* begin *
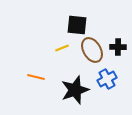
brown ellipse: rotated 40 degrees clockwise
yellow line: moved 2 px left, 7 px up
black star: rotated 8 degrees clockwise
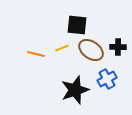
brown ellipse: moved 1 px left; rotated 25 degrees counterclockwise
orange line: moved 23 px up
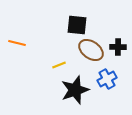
yellow line: moved 3 px left, 17 px down
orange line: moved 19 px left, 11 px up
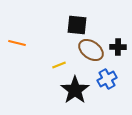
black star: rotated 16 degrees counterclockwise
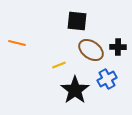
black square: moved 4 px up
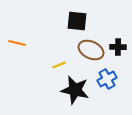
brown ellipse: rotated 10 degrees counterclockwise
black star: rotated 24 degrees counterclockwise
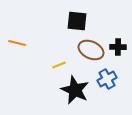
black star: rotated 12 degrees clockwise
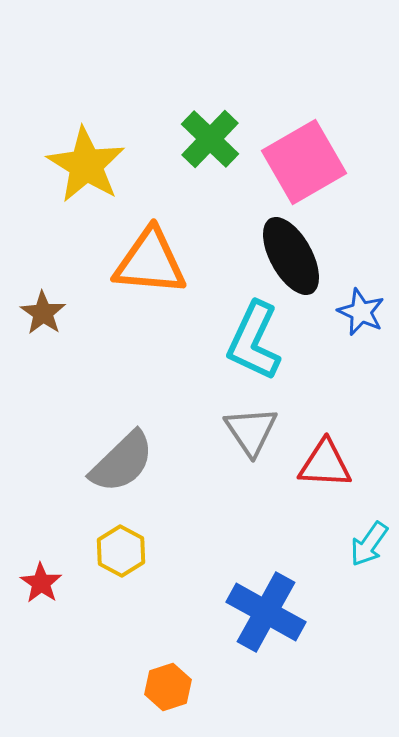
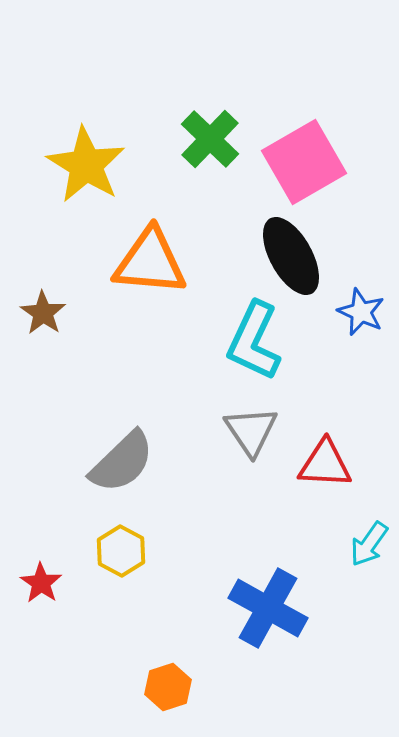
blue cross: moved 2 px right, 4 px up
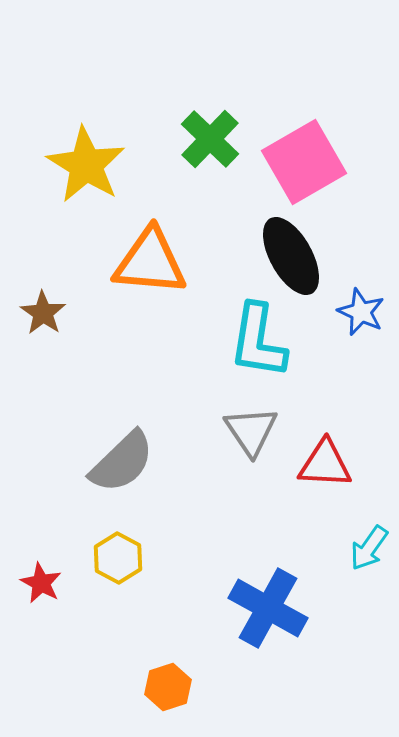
cyan L-shape: moved 4 px right; rotated 16 degrees counterclockwise
cyan arrow: moved 4 px down
yellow hexagon: moved 3 px left, 7 px down
red star: rotated 6 degrees counterclockwise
* end *
• **Problem**
Rewrite all the lines above, putting "white star" wherever "black star" appears and changing nothing else. Leave the picture lines out of your answer.

• **Answer below**
brown ellipse: rotated 40 degrees clockwise
yellow line: moved 2 px left, 7 px up
white star: rotated 8 degrees clockwise
brown ellipse: moved 1 px left; rotated 25 degrees counterclockwise
orange line: moved 23 px up
yellow line: moved 3 px left, 17 px down
orange line: moved 19 px left, 11 px up
white star: rotated 16 degrees counterclockwise
black square: moved 4 px up
brown ellipse: rotated 10 degrees counterclockwise
white star: rotated 24 degrees counterclockwise
white star: rotated 12 degrees clockwise
blue cross: moved 2 px right, 4 px up
cyan L-shape: moved 4 px right; rotated 16 degrees counterclockwise
cyan arrow: moved 4 px down
yellow hexagon: moved 3 px left, 7 px down
red star: rotated 6 degrees counterclockwise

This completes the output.